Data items
━━━━━━━━━━━━━━━━

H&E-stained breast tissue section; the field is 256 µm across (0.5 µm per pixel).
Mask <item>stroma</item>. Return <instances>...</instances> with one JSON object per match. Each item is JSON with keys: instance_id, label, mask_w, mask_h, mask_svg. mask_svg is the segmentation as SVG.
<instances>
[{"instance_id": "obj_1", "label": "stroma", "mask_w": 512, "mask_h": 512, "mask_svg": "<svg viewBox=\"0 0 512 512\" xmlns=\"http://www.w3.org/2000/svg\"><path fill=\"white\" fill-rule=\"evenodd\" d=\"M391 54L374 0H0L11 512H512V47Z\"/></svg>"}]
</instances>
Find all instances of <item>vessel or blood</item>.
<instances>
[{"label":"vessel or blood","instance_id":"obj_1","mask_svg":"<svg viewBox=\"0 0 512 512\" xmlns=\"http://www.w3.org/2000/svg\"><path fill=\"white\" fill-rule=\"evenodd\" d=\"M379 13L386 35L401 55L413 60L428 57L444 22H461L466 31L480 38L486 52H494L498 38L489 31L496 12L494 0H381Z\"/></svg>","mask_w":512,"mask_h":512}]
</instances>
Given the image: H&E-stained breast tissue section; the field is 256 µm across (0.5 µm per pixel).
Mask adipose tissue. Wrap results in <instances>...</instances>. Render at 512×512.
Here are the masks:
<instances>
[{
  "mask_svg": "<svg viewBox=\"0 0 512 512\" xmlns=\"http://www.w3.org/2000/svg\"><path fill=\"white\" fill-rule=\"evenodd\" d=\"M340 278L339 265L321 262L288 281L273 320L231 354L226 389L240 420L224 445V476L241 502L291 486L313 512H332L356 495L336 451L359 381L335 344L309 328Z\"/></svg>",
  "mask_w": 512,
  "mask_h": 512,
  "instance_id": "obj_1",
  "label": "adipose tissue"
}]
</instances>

━━━━━━━━━━━━━━━━

Stated goal |
How many lines of the listing above include the word "pixel"? Reply with the number alone.

Correct response |
2